**TASK TO CARRY OUT**: Please output exactly the part of the records below that opens with the line containing "C9: none -> 22uF (GND, IND2)" and closes with the line containing "U6 pin IN-: VLOAD2 -> GND", both lines included, and nothing else.

**INFORMATION SHOWN**:
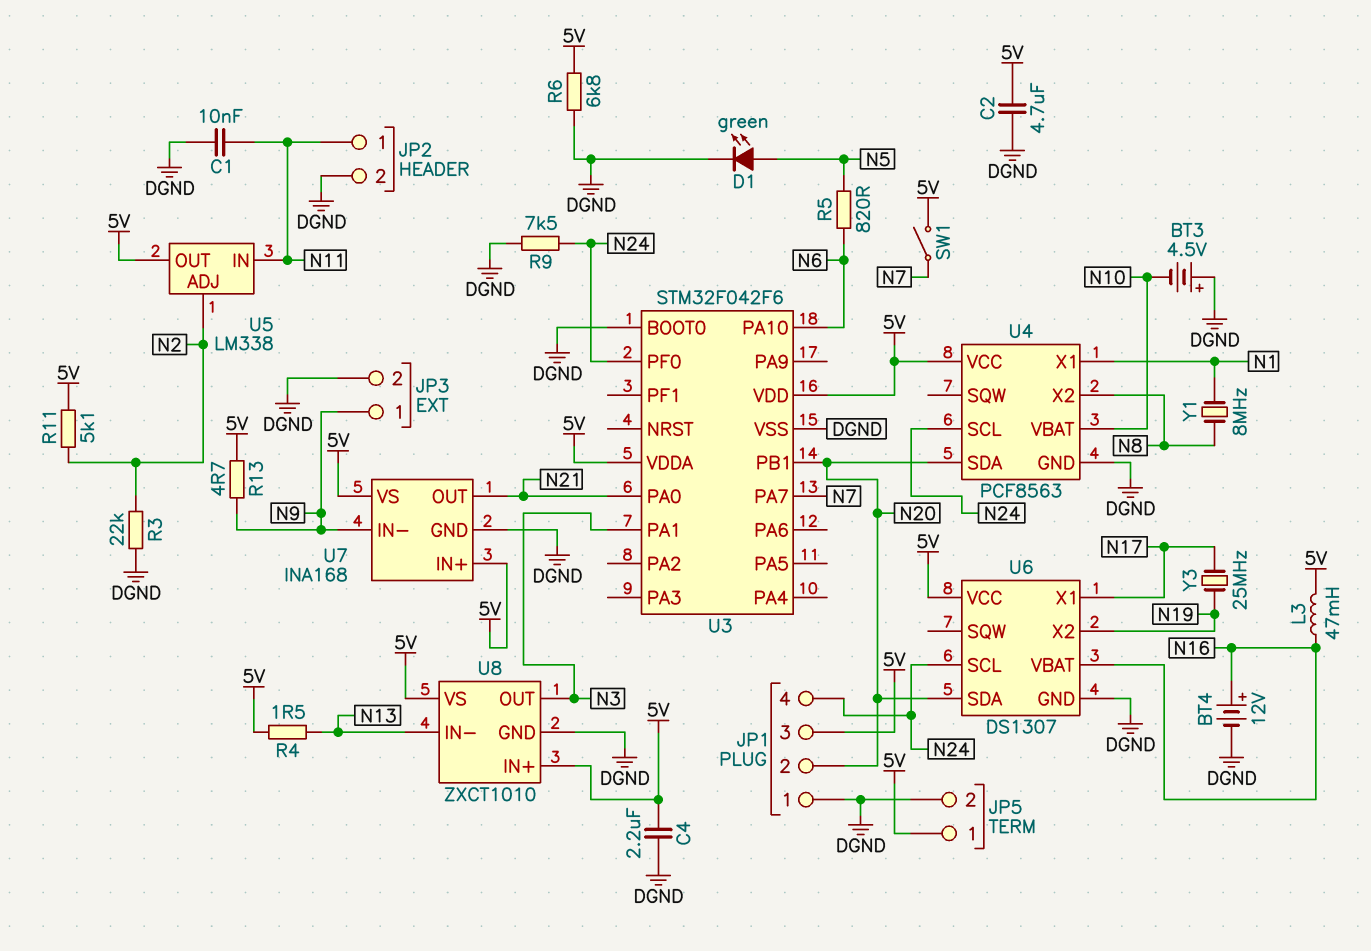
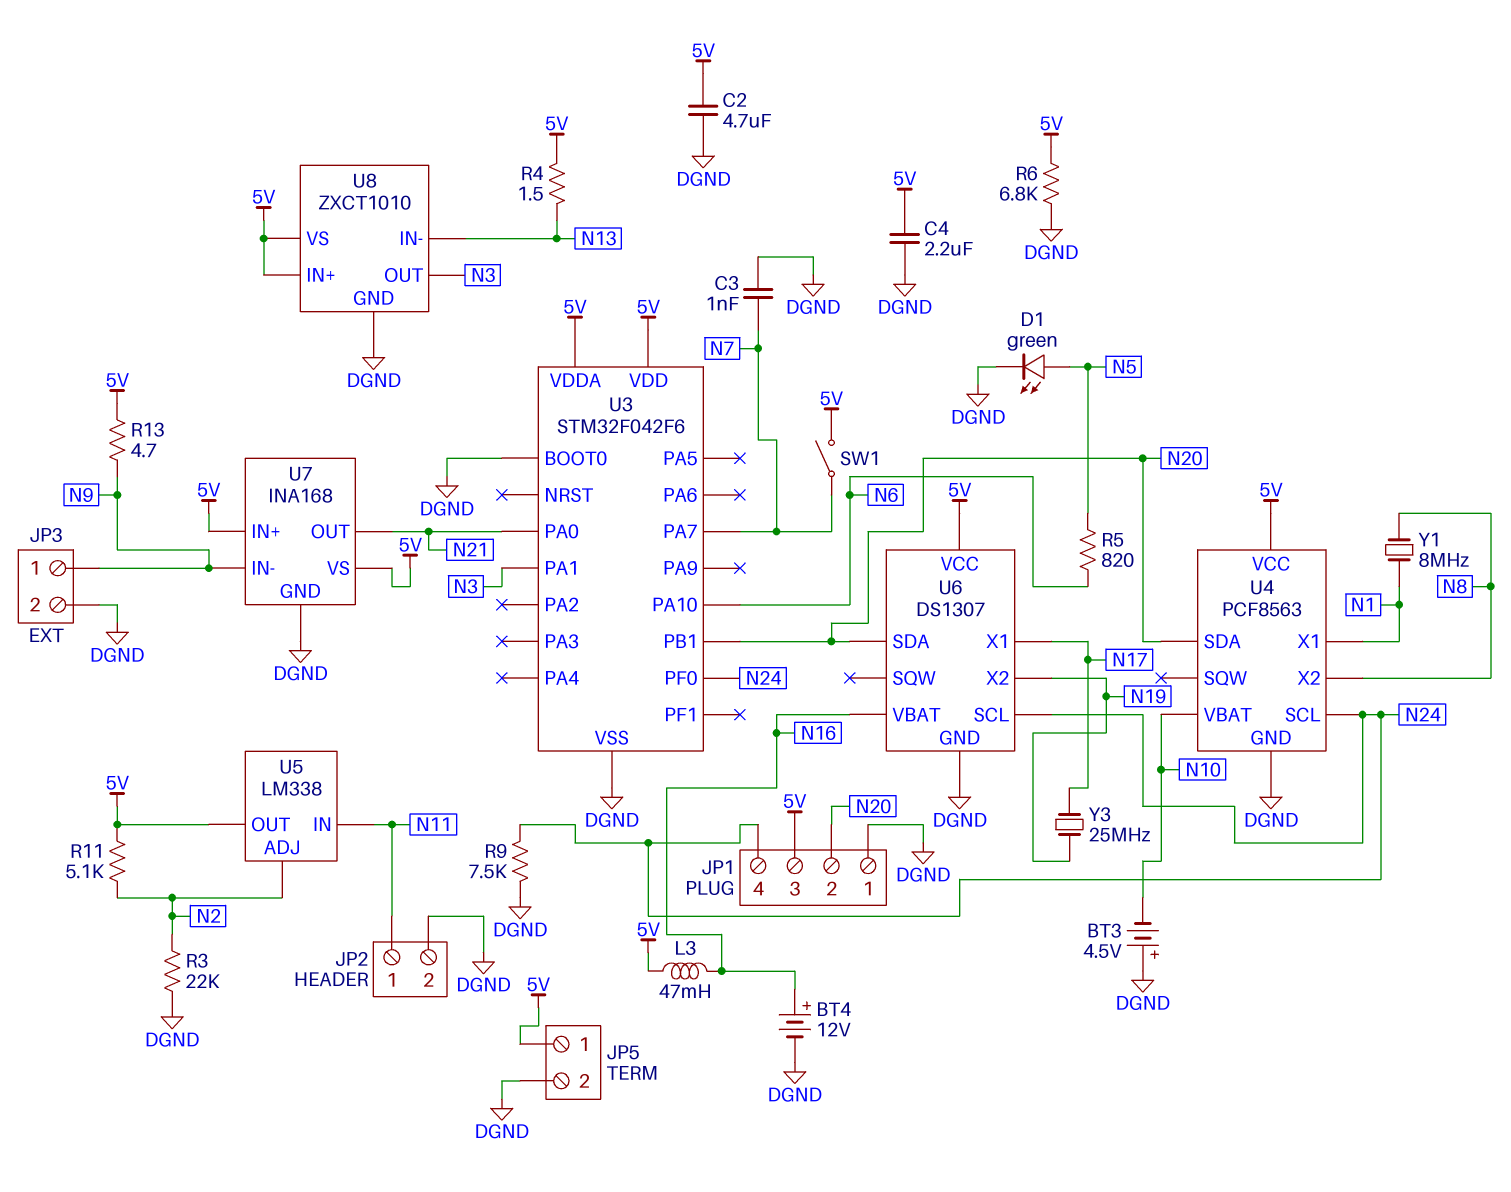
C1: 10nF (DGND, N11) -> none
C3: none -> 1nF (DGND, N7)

--

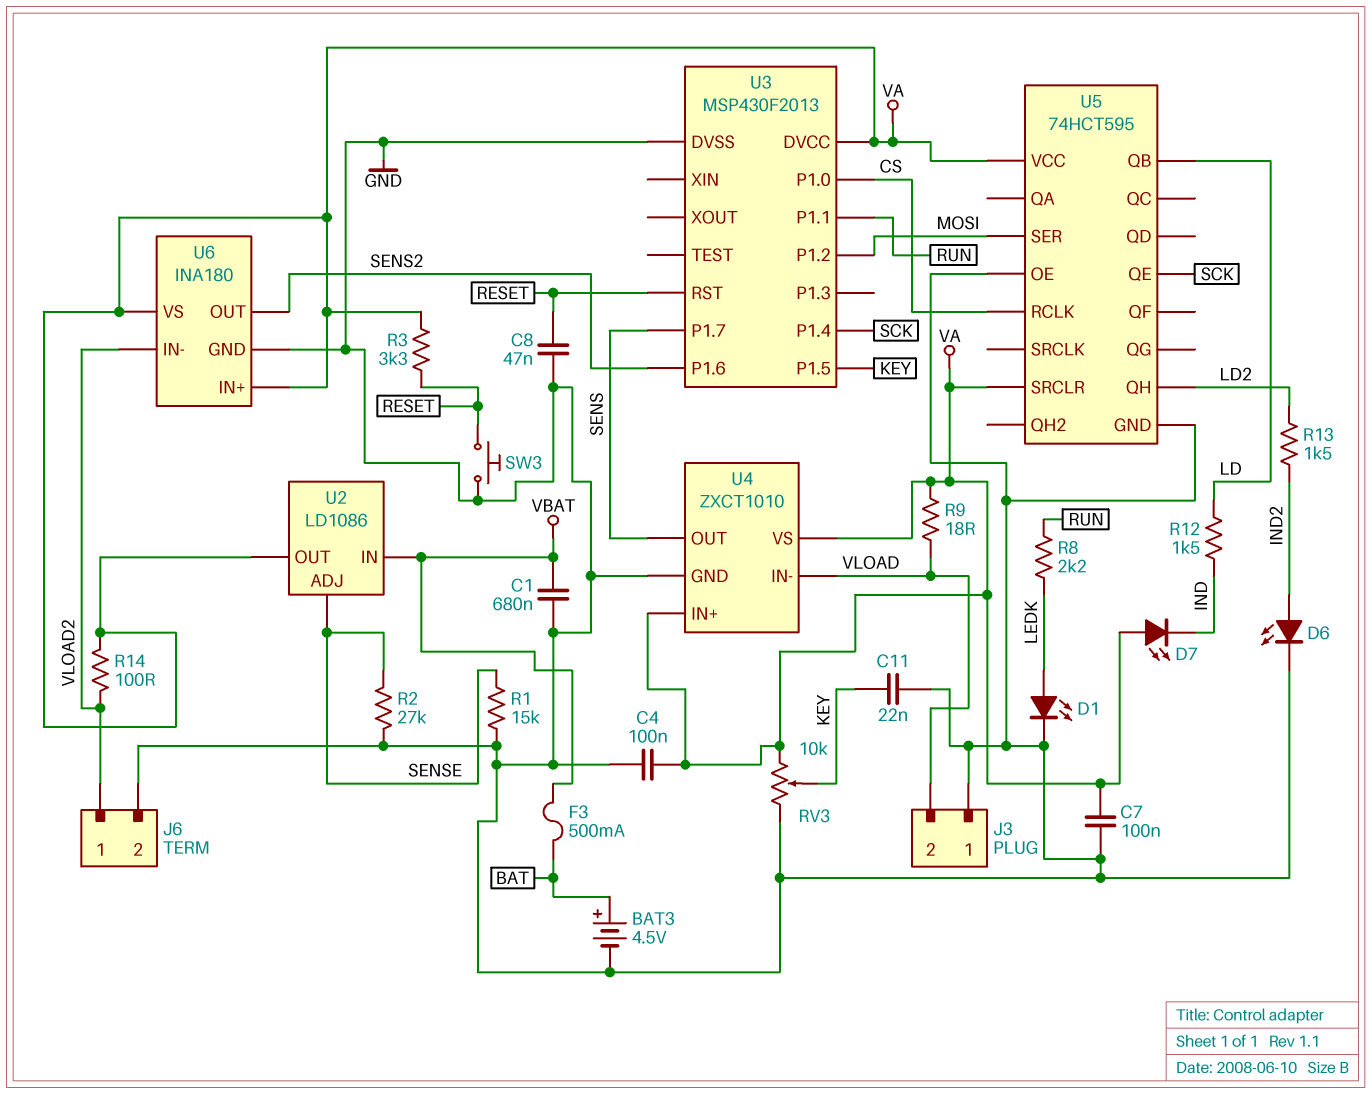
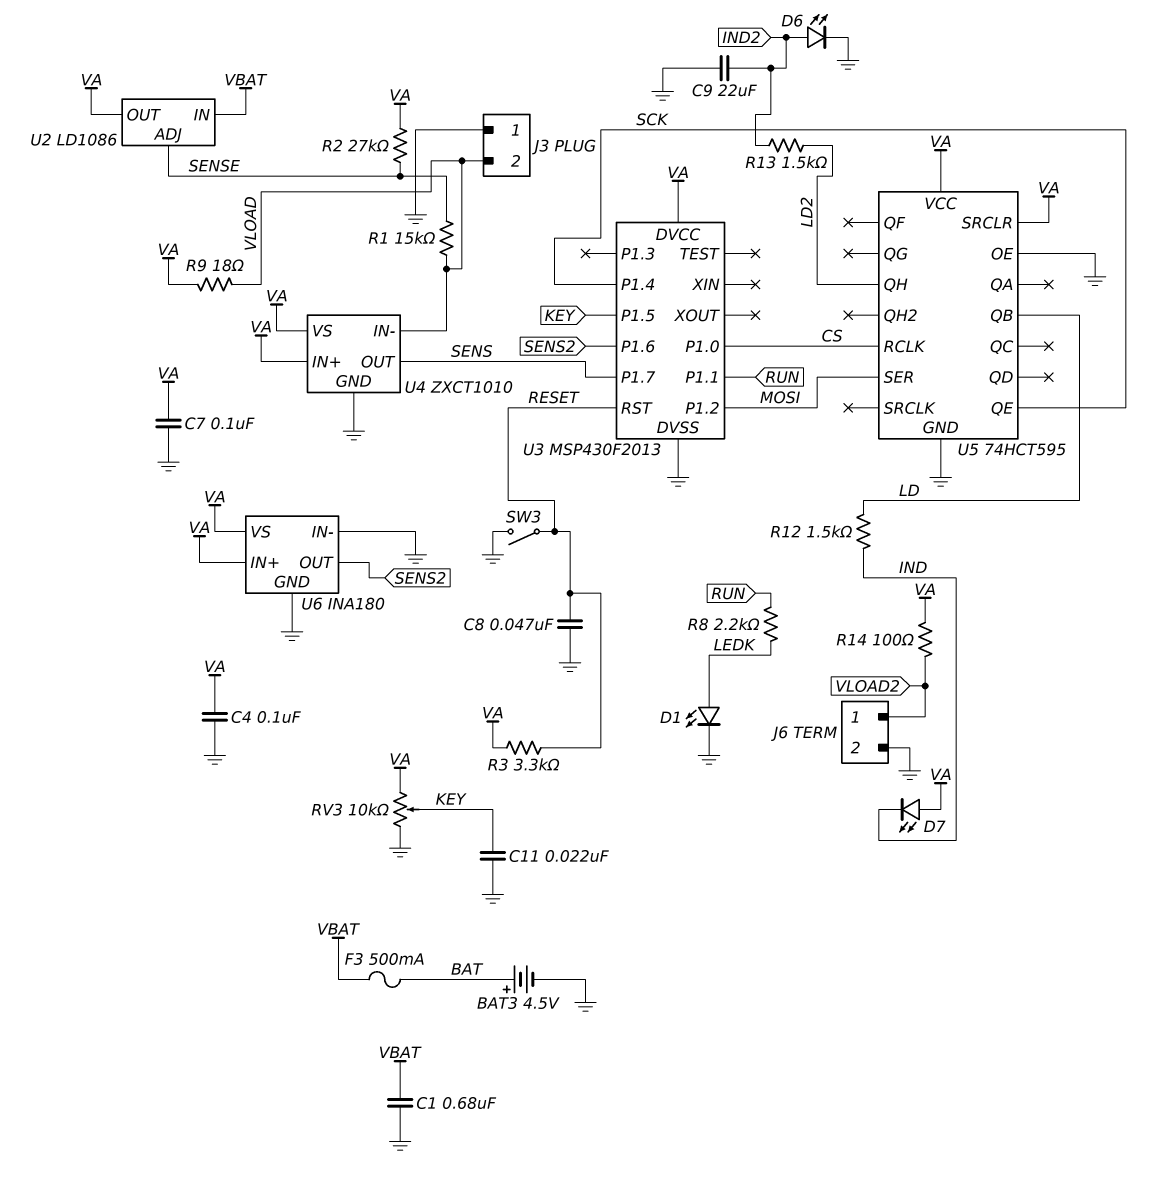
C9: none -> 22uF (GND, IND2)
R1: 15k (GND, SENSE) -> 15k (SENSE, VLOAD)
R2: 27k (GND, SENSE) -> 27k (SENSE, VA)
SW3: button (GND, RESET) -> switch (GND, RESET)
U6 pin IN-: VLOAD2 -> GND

**RESPONSE BELOW**:
C9: none -> 22uF (GND, IND2)
R1: 15k (GND, SENSE) -> 15k (SENSE, VLOAD)
R2: 27k (GND, SENSE) -> 27k (SENSE, VA)
SW3: button (GND, RESET) -> switch (GND, RESET)
U6 pin IN-: VLOAD2 -> GND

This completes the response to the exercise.